Assignment: Please reproduce word for word everything from the line containing "Question: Can you" down to the end of the records, including both of those ends.

Supplied data:
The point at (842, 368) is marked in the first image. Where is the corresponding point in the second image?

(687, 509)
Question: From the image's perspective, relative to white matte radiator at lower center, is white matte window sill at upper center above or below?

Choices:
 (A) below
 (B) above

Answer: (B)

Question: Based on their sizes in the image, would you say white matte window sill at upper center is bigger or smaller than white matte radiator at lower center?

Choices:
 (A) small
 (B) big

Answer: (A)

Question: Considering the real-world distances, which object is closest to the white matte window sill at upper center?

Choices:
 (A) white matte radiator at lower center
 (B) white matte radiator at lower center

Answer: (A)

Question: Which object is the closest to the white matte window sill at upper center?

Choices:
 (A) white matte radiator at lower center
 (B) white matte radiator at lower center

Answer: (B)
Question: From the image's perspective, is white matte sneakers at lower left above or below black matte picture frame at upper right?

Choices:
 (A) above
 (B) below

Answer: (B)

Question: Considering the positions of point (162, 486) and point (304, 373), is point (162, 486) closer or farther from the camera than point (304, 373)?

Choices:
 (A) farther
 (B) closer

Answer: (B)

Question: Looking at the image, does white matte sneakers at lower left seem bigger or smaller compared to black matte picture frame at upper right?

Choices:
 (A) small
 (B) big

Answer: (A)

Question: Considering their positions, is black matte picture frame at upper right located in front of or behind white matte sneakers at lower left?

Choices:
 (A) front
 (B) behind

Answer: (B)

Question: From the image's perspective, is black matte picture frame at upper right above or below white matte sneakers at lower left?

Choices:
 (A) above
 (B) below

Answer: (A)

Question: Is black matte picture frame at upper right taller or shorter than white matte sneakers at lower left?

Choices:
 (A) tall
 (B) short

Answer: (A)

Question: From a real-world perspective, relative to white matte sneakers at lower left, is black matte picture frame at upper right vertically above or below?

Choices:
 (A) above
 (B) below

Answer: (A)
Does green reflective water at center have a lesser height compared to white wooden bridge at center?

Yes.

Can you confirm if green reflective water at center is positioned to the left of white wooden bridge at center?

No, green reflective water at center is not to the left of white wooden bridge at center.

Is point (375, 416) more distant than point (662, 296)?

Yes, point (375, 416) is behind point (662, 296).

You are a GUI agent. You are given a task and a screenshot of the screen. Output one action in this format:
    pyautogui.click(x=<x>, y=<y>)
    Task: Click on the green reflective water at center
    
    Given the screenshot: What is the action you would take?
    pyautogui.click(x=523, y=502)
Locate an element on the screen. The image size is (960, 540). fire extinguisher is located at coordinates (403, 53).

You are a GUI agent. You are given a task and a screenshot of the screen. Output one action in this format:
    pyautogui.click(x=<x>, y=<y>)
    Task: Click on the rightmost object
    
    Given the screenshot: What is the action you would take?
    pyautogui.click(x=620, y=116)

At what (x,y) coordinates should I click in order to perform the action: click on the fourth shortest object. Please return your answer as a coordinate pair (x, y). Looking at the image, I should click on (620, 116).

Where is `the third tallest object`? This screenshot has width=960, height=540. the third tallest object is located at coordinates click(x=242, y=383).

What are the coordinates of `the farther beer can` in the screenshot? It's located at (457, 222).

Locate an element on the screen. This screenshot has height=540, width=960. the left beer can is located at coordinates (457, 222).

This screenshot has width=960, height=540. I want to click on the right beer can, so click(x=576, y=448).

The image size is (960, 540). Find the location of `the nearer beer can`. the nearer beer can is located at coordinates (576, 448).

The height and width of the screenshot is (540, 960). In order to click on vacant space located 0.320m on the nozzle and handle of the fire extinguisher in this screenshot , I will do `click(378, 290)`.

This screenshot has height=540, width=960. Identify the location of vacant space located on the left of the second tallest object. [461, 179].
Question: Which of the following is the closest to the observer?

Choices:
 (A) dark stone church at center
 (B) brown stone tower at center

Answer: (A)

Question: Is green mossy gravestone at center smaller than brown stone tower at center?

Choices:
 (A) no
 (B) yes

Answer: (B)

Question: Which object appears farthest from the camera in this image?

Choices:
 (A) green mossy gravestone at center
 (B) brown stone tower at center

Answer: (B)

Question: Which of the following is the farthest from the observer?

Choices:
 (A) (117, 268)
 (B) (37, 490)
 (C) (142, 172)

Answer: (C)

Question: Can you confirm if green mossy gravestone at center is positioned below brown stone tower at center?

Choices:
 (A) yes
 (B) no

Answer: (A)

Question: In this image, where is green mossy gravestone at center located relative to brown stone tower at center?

Exercise result:
Question: Can you confirm if green mossy gravestone at center is positioned below brown stone tower at center?

Choices:
 (A) yes
 (B) no

Answer: (A)

Question: In this image, where is green mossy gravestone at center located relative to brown stone tower at center?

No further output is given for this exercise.